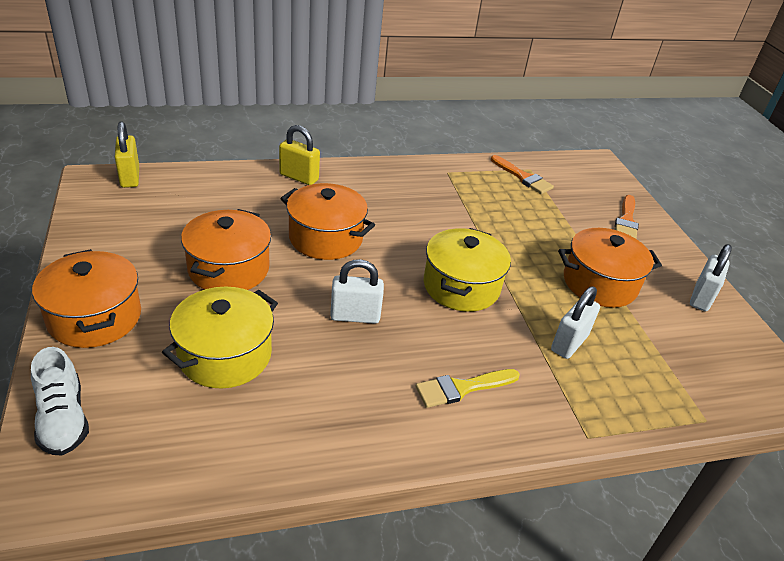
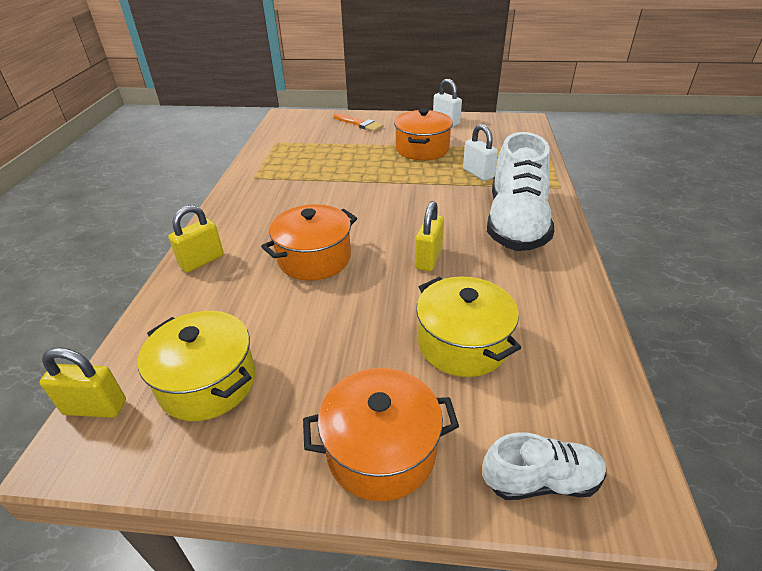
camera: 65 degrees left, 0 degrees up
(229, 269) = (335, 329): orange pot -> none
(355, 316) = (428, 258): white padlock -> yellow padlock
(461, 286) = (407, 202): yellow pot -> yellow pot (208, 382)
(462, 388) = (515, 223): yellow brush -> white shoe
(523, 177) = (284, 147): orange brush -> none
=====
**What this task involves**
An exact copy of every record above is required, with all pictures omitted.

**Worked solution**
camera: 65 degrees left, 0 degrees up
(229, 269) = (335, 329): orange pot -> none
(355, 316) = (428, 258): white padlock -> yellow padlock
(461, 286) = (407, 202): yellow pot -> yellow pot (208, 382)
(462, 388) = (515, 223): yellow brush -> white shoe
(523, 177) = (284, 147): orange brush -> none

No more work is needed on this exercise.